**Goal:** Please list every line in the entries below that contains the word "each", matching case exactly.

**Entries provided:**

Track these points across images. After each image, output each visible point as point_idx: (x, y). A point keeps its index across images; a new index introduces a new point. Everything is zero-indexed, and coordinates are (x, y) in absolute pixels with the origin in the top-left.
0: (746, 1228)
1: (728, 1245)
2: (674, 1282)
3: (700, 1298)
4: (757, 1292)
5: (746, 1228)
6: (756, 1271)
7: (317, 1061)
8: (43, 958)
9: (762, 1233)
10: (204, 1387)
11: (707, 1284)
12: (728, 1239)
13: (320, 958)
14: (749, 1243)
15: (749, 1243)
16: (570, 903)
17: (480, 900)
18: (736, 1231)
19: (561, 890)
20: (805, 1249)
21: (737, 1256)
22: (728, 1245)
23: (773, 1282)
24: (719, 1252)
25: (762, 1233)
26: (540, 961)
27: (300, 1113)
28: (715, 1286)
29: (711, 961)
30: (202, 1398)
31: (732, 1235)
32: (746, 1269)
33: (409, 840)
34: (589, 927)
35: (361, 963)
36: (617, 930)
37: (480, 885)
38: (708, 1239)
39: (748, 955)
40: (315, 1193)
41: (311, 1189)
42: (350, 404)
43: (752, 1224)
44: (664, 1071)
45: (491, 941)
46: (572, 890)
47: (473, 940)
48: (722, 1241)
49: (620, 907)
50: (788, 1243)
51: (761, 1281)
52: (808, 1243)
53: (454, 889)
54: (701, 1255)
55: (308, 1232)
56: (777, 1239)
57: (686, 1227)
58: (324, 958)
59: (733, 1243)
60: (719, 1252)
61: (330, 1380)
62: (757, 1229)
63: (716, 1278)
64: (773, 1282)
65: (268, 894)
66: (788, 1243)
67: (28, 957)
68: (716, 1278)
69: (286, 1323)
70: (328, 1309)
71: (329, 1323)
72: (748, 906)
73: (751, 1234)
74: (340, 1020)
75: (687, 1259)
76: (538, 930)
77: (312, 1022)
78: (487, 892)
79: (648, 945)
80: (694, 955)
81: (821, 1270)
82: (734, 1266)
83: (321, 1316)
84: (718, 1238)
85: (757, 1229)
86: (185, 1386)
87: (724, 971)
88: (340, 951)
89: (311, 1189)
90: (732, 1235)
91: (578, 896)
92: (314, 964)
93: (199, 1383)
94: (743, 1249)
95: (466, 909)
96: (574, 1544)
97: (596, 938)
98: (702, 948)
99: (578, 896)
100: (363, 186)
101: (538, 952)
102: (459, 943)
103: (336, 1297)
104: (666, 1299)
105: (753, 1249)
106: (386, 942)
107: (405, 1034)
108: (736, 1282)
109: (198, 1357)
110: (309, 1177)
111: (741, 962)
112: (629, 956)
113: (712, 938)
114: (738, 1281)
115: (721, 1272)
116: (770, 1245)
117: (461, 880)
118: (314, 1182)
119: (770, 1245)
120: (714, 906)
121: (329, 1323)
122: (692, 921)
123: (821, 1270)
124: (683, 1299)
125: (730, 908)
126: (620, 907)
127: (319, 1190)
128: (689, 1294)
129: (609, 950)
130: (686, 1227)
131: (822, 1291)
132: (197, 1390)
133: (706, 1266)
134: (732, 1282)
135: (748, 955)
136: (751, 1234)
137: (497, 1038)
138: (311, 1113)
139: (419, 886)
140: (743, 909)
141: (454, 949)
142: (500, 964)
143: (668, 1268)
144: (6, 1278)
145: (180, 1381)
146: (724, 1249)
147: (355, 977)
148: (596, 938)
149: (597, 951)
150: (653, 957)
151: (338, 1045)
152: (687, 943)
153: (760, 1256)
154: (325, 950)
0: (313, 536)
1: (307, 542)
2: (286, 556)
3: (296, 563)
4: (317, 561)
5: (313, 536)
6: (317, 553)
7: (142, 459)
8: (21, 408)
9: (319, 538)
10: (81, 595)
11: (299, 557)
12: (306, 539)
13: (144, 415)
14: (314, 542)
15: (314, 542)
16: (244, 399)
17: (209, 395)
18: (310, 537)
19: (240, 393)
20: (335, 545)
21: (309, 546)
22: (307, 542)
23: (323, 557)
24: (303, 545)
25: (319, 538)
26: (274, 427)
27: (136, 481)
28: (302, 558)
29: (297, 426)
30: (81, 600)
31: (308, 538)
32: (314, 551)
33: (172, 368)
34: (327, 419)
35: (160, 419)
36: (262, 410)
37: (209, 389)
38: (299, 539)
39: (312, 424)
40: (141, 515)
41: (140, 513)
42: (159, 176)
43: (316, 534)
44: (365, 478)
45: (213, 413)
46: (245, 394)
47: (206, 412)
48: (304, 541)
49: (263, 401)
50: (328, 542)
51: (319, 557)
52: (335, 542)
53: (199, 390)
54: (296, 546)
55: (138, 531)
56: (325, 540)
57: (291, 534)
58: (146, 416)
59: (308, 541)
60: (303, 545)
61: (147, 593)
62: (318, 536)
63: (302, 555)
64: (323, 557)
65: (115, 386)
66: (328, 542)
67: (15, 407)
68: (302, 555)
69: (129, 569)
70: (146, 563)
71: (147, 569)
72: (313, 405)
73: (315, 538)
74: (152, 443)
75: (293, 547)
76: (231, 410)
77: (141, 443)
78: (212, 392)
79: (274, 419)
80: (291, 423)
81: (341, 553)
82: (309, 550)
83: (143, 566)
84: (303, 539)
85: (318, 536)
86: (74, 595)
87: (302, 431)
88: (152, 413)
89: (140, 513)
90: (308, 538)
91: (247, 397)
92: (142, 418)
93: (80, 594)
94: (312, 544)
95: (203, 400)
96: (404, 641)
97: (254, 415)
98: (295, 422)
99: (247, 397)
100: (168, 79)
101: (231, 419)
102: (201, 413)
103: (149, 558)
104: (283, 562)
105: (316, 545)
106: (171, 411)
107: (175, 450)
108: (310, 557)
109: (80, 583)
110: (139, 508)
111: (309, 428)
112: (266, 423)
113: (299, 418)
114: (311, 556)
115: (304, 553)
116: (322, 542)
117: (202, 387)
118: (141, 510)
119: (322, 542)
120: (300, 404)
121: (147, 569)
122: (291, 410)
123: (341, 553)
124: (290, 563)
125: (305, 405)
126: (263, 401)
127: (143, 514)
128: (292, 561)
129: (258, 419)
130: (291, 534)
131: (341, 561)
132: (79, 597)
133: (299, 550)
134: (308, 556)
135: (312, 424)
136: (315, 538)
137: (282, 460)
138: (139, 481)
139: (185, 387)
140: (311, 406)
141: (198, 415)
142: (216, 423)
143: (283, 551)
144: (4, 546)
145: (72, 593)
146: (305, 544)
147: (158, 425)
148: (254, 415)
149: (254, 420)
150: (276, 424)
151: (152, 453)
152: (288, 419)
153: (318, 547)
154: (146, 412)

**In response:**
Track these points across images. After each image, output each visible point as point_idx: (x, y). A point keeps its index across images; a new index introduces a new point. Everything is zero-indexed, and coordinates are (x, y) in absolute pixels with the origin in the top-left.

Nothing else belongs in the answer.